Start of DATA SHOWN

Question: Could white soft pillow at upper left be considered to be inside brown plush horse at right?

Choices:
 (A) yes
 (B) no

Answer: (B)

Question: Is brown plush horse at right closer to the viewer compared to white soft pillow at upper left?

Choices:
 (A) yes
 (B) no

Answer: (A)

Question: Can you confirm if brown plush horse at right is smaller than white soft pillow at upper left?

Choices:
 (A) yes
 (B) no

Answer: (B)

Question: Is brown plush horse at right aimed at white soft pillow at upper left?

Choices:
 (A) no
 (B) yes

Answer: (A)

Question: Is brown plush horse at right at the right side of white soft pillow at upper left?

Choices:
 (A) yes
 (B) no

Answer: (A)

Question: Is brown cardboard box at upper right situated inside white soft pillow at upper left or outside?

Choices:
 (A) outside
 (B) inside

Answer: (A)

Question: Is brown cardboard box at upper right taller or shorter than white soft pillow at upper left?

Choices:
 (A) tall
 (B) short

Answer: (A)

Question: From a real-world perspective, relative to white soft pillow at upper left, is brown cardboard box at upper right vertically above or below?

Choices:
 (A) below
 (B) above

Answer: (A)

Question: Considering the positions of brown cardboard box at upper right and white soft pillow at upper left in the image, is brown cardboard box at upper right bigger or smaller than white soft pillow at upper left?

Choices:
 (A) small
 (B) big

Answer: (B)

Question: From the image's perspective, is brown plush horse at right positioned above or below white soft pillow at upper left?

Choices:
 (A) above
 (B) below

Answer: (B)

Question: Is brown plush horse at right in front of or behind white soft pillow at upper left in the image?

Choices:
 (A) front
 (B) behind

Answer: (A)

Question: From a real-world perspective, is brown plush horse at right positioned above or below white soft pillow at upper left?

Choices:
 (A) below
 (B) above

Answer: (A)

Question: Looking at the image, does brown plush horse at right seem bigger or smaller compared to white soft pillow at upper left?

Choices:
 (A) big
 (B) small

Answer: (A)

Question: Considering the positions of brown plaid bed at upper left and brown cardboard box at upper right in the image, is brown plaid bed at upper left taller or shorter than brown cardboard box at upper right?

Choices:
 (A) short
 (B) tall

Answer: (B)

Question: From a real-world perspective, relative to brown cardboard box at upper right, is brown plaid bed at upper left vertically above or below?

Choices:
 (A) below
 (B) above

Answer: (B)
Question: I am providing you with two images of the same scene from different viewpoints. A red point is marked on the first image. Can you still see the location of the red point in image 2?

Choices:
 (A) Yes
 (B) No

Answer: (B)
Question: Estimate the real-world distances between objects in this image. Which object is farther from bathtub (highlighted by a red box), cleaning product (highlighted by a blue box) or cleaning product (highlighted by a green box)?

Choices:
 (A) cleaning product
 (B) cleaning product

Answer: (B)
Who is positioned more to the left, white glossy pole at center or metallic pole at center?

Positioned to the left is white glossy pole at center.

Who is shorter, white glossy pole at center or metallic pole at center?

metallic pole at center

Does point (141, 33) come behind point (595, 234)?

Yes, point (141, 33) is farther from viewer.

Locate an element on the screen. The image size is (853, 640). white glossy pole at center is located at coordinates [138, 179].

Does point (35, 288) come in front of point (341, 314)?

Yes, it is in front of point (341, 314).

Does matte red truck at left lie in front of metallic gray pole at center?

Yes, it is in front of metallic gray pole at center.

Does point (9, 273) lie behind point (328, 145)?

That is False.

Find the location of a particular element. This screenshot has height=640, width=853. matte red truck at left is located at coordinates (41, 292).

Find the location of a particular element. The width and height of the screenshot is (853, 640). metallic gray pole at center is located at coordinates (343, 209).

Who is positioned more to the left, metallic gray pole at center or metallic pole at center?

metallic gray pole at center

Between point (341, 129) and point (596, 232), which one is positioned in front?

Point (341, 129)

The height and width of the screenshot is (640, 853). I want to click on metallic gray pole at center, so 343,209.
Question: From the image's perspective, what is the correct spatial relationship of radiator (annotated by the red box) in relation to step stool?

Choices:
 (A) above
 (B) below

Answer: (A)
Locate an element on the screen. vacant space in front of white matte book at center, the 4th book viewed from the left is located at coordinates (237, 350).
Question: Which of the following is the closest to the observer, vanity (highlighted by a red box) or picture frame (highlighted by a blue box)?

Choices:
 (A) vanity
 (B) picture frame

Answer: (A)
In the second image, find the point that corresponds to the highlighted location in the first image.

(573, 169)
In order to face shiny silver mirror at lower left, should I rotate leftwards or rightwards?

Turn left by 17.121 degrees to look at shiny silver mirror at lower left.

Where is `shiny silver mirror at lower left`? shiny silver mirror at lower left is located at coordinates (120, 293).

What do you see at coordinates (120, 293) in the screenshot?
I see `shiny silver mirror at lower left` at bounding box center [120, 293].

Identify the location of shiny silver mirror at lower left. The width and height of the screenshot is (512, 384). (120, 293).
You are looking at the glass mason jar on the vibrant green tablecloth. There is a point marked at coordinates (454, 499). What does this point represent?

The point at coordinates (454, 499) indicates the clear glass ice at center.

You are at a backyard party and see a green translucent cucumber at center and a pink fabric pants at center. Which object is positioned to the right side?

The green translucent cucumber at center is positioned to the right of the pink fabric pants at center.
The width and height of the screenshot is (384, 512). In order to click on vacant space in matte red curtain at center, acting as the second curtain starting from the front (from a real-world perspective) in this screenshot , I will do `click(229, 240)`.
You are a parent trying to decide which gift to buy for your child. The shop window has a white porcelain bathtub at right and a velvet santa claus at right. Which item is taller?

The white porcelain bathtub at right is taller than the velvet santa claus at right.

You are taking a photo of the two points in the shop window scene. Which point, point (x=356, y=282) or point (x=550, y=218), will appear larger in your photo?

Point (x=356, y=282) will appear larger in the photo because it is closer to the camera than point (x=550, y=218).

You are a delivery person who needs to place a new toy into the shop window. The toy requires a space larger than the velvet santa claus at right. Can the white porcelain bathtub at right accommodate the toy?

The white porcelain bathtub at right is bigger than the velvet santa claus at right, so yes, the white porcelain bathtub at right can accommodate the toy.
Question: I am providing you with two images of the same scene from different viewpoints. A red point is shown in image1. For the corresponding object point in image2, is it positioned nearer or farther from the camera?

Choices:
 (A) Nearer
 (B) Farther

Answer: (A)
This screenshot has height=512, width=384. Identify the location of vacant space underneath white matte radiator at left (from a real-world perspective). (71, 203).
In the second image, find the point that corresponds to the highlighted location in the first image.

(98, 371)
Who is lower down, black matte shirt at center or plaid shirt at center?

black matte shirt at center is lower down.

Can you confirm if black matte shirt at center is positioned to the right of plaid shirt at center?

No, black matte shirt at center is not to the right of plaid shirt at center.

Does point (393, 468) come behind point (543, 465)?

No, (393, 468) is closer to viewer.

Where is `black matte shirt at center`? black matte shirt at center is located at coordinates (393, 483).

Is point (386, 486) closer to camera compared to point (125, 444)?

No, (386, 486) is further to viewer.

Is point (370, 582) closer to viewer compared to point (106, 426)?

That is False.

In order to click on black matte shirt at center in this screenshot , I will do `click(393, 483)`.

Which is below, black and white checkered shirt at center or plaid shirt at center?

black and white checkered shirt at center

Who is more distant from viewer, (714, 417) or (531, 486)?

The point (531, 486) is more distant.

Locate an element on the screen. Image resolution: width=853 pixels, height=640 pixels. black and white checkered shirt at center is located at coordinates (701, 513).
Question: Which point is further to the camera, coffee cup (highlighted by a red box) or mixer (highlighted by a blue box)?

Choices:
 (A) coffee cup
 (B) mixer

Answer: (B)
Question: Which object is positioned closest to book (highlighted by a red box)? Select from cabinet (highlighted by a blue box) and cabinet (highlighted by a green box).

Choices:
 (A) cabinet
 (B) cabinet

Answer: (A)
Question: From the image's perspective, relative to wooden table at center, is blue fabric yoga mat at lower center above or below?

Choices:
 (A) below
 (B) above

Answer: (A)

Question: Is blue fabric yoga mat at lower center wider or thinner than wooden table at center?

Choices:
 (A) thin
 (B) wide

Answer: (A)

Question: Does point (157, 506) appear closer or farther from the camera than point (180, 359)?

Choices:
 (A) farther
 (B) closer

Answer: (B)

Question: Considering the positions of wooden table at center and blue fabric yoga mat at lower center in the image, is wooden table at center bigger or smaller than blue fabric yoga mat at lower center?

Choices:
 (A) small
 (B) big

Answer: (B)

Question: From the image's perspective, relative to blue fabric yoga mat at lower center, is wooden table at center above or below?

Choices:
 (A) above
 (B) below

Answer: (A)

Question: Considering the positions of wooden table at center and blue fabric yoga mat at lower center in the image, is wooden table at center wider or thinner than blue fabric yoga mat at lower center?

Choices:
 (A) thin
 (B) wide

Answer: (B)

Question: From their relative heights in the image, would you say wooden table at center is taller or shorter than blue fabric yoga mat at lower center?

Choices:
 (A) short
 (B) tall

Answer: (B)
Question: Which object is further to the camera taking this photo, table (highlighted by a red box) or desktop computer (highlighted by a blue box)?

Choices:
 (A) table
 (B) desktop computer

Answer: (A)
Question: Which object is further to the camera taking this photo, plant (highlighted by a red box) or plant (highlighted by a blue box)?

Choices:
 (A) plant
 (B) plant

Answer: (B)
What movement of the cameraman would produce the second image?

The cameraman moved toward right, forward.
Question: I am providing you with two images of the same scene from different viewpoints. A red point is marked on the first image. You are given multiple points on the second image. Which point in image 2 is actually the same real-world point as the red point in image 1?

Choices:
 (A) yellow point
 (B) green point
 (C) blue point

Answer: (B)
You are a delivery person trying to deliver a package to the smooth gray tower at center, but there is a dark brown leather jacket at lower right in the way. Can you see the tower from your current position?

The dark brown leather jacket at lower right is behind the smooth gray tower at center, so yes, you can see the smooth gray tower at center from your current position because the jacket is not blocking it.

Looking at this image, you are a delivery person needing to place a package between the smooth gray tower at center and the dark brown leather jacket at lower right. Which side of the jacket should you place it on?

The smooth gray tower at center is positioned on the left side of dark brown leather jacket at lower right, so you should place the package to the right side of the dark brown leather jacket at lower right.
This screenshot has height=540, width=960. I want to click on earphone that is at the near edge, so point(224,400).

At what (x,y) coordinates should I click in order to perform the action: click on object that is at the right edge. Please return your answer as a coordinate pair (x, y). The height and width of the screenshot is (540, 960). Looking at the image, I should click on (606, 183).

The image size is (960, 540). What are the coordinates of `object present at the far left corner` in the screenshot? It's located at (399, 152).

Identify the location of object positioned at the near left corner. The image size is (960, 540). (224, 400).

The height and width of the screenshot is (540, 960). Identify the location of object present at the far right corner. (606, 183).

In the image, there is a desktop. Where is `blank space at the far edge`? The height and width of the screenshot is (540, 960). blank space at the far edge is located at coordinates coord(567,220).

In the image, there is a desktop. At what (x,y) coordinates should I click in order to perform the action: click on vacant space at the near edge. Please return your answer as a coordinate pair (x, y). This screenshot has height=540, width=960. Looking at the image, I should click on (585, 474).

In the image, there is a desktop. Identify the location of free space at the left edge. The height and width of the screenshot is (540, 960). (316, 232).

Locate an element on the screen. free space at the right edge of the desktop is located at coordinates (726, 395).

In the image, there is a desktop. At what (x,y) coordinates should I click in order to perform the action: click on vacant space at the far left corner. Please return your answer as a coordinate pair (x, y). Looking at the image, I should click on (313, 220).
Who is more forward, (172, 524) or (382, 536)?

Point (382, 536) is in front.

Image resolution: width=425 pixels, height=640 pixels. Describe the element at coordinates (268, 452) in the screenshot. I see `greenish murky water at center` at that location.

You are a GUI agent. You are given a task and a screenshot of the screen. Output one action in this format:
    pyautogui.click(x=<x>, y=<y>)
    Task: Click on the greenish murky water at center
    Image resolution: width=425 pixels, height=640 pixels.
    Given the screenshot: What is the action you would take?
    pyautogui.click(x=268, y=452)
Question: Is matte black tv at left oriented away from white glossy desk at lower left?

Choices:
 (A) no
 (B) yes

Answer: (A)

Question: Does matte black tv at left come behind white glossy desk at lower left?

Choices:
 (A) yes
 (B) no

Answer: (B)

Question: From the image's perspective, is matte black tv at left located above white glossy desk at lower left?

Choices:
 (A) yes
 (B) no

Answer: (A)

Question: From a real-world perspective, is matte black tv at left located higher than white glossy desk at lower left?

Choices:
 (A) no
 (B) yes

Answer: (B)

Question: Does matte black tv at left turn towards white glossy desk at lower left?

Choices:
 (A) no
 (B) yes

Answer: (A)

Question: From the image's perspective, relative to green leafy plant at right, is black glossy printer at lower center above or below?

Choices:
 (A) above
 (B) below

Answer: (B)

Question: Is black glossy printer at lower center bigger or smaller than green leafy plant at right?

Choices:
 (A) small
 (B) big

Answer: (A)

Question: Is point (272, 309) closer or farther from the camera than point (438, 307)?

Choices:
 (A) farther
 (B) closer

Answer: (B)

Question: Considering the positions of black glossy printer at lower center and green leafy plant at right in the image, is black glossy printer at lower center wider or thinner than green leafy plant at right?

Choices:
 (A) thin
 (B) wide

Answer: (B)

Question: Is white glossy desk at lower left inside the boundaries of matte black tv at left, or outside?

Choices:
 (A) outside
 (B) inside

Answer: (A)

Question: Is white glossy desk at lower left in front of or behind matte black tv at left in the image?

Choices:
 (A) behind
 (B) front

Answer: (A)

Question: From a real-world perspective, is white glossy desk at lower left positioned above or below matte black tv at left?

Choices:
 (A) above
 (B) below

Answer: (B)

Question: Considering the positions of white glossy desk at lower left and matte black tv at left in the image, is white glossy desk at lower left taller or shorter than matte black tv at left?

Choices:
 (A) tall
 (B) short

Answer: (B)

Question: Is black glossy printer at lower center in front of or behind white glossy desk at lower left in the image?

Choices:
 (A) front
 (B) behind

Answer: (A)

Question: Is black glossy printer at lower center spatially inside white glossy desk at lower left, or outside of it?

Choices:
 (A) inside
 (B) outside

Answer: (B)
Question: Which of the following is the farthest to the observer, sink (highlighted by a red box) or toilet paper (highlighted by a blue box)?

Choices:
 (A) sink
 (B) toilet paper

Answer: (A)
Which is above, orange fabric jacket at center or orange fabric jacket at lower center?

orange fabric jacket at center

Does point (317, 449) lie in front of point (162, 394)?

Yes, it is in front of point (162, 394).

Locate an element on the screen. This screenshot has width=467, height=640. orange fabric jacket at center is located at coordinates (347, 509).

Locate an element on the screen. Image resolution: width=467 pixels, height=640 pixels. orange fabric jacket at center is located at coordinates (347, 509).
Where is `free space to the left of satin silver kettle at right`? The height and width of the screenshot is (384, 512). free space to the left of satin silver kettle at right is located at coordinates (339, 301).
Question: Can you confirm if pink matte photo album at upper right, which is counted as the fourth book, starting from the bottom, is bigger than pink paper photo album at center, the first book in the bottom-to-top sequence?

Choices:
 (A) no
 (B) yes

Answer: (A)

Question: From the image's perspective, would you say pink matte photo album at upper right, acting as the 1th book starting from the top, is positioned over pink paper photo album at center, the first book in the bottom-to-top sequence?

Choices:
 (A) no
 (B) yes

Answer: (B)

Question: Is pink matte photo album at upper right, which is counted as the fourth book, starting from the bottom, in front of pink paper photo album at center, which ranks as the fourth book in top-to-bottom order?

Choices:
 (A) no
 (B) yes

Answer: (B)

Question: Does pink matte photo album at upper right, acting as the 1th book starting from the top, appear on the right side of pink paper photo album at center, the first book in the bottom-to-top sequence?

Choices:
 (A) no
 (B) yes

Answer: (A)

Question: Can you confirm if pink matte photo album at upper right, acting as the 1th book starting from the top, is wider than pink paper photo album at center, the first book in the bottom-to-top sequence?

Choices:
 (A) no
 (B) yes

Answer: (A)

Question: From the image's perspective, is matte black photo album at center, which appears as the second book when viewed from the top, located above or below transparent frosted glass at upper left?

End of DATA SHOWN

INSTRUCTIONS FOR THE TASK>
Reproduce the material verbatim, starting at the line that contains "Identify the location of object positioned" and ending at the line that contains "Image resolution: width=425 pixels, height=640 pixels. Describe". Include both of those lines.

THE OUTPUT>
Identify the location of object positioned at the near left corner. The image size is (960, 540). (224, 400).

The height and width of the screenshot is (540, 960). Identify the location of object present at the far right corner. (606, 183).

In the image, there is a desktop. Where is `blank space at the far edge`? The height and width of the screenshot is (540, 960). blank space at the far edge is located at coordinates coord(567,220).

In the image, there is a desktop. At what (x,y) coordinates should I click in order to perform the action: click on vacant space at the near edge. Please return your answer as a coordinate pair (x, y). This screenshot has height=540, width=960. Looking at the image, I should click on (585, 474).

In the image, there is a desktop. Identify the location of free space at the left edge. The height and width of the screenshot is (540, 960). (316, 232).

Locate an element on the screen. free space at the right edge of the desktop is located at coordinates (726, 395).

In the image, there is a desktop. At what (x,y) coordinates should I click in order to perform the action: click on vacant space at the far left corner. Please return your answer as a coordinate pair (x, y). Looking at the image, I should click on (313, 220).
Who is more forward, (172, 524) or (382, 536)?

Point (382, 536) is in front.

Image resolution: width=425 pixels, height=640 pixels. Describe the element at coordinates (268, 452) in the screenshot. I see `greenish murky water at center` at that location.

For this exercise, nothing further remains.